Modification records

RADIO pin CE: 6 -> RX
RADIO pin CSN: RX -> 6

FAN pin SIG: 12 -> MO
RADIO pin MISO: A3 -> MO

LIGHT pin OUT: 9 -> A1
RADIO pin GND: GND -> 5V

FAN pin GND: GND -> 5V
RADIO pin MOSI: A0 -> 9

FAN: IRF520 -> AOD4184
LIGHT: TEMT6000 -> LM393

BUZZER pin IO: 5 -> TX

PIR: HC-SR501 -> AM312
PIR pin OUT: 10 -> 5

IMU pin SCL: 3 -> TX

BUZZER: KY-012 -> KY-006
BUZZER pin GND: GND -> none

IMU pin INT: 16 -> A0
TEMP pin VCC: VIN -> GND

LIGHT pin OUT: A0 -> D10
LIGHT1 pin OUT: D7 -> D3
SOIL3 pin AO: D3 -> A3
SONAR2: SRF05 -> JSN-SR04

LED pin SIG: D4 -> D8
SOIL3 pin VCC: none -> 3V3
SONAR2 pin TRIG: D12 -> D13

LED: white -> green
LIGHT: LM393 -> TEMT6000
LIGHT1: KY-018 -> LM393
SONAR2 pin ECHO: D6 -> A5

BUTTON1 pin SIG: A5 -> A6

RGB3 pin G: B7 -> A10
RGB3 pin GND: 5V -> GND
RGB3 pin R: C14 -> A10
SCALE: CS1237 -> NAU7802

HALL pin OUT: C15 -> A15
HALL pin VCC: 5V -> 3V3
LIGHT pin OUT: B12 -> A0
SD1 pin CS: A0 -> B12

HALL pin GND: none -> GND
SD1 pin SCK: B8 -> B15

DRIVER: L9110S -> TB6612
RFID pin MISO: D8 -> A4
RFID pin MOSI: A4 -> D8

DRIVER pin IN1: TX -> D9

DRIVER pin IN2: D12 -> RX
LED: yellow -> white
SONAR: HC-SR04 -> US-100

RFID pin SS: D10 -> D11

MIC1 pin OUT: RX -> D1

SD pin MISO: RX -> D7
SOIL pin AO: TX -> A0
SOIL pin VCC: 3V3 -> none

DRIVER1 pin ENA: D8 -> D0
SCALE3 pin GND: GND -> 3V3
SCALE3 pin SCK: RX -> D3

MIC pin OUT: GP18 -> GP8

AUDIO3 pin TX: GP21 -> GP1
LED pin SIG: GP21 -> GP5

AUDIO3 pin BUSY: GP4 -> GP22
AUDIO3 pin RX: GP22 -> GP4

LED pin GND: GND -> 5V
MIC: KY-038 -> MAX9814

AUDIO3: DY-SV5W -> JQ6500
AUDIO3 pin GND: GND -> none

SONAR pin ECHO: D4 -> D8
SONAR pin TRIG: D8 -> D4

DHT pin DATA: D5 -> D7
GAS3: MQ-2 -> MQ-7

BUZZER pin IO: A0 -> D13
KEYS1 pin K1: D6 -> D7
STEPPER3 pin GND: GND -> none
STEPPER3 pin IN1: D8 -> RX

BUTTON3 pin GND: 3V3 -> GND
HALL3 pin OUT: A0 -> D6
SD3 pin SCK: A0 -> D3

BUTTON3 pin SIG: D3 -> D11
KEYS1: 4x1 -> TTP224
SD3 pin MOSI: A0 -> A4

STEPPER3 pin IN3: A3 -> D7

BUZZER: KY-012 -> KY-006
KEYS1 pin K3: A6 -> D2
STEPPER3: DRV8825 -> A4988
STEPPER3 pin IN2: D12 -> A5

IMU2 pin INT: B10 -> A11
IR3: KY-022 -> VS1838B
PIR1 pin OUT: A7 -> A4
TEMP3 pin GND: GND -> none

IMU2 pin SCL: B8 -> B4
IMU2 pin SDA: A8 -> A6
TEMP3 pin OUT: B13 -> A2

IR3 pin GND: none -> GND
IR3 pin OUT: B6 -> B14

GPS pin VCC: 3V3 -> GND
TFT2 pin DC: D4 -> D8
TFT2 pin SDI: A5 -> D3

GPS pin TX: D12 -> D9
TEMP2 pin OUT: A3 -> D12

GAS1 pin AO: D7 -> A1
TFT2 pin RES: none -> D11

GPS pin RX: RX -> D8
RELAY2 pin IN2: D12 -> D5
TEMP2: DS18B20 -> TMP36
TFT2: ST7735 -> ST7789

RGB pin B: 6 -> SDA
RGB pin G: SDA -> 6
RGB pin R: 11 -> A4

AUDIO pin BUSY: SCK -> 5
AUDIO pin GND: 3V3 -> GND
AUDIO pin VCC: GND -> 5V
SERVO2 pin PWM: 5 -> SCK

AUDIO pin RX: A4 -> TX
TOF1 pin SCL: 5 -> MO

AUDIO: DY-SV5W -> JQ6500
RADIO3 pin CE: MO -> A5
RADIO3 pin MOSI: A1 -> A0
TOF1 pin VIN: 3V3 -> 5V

• **What the task requires**
What belongs in the answer is each line of the data that has the word "none".

• **Answer to the exercise**
BUZZER pin GND: GND -> none
SOIL3 pin VCC: none -> 3V3
HALL pin GND: none -> GND
SOIL pin VCC: 3V3 -> none
AUDIO3 pin GND: GND -> none
STEPPER3 pin GND: GND -> none
TEMP3 pin GND: GND -> none
IR3 pin GND: none -> GND
TFT2 pin RES: none -> D11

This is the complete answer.